— REQUIREMENT —
Using the data below, return the stretch from the line that contains "building: [355,315,406,377] -> none" through the line that contains "building: [142,471,224,511] ->", both included, exactly as it stands and nothing beyond it.

====

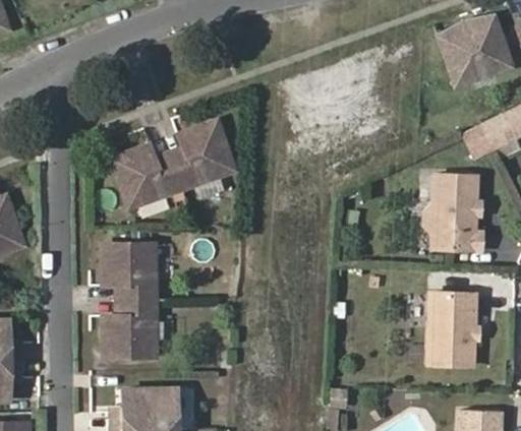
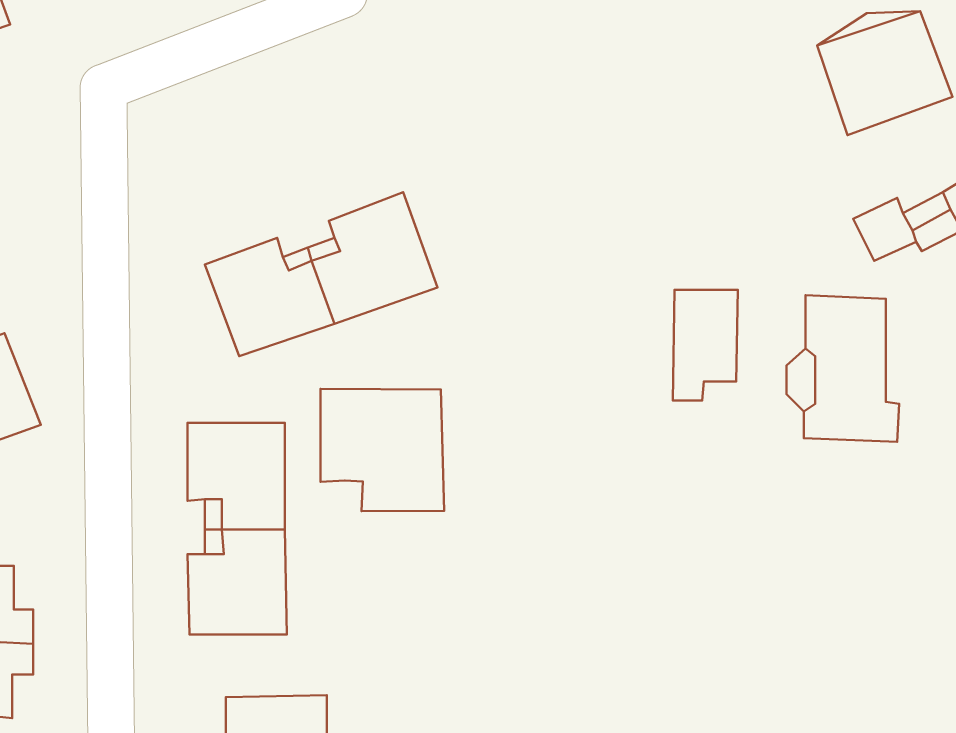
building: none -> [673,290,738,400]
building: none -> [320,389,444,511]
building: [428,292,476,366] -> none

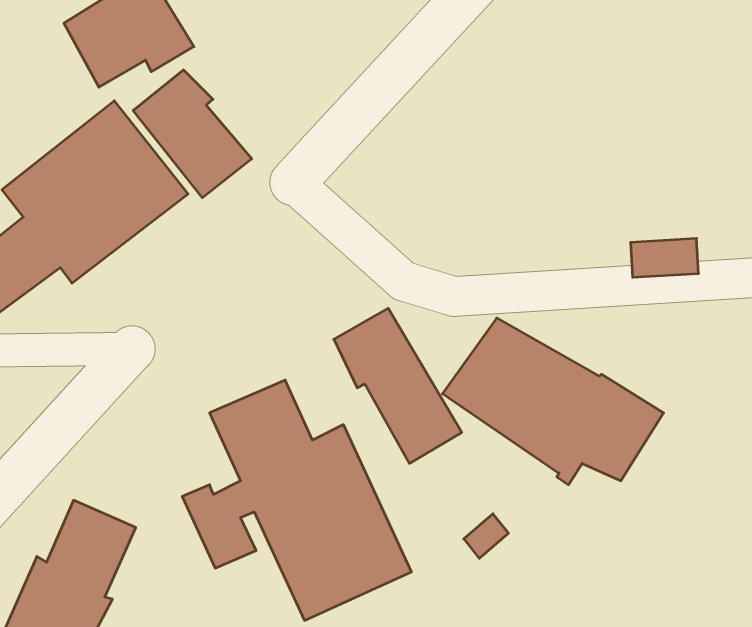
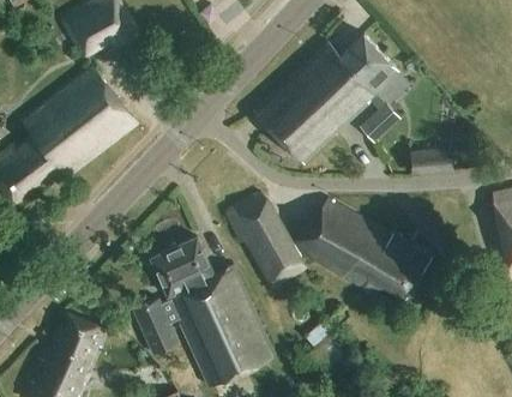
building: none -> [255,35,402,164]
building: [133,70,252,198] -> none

====

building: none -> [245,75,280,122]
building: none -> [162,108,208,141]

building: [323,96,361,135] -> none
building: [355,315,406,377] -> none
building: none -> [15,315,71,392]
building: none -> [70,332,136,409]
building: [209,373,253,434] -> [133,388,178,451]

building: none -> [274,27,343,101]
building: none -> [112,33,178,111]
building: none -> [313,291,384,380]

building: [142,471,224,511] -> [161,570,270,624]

====

— REPLY TO THE TASK —
building: [355,315,406,377] -> none
building: none -> [15,315,71,392]
building: none -> [70,332,136,409]
building: [209,373,253,434] -> [133,388,178,451]

building: none -> [274,27,343,101]
building: none -> [112,33,178,111]
building: none -> [313,291,384,380]

building: [142,471,224,511] -> [161,570,270,624]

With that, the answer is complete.